Lines in the listing below that hold "blue" are the ones to copy.

#### SUPPLIED DATA:
::::::::::

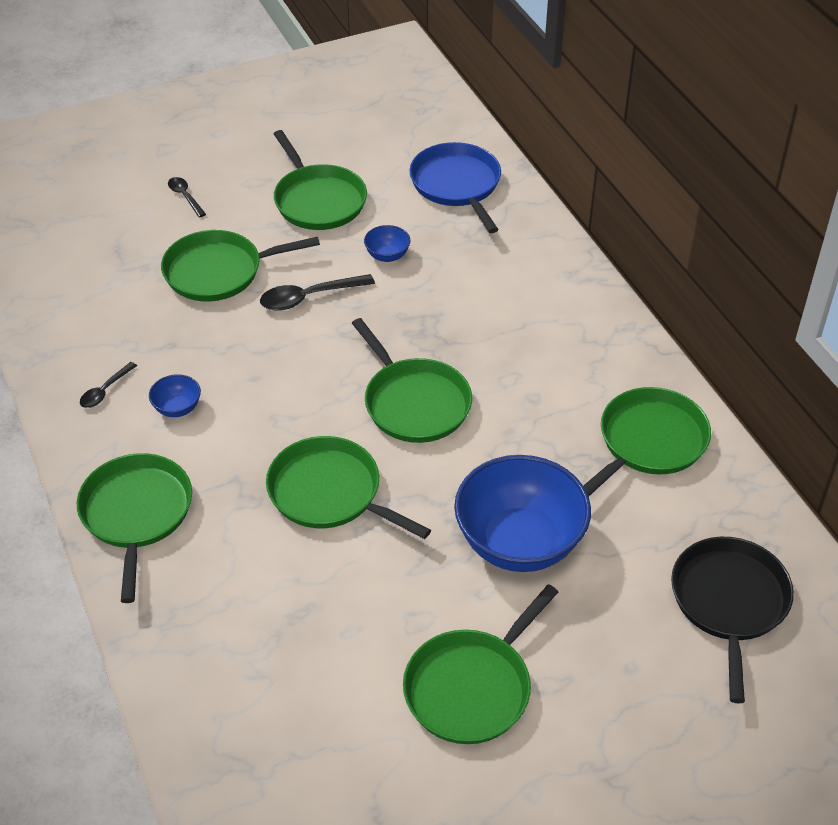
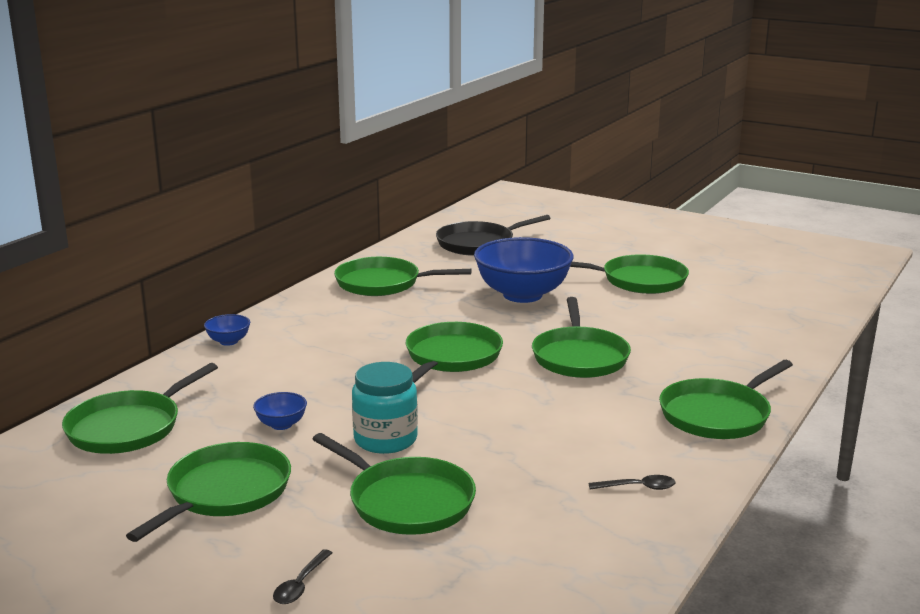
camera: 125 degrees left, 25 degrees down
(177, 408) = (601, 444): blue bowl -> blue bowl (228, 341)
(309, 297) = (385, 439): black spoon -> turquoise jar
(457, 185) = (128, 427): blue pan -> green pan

::::::::::

#### RESULT:
(177, 408) = (601, 444): blue bowl -> blue bowl (228, 341)
(457, 185) = (128, 427): blue pan -> green pan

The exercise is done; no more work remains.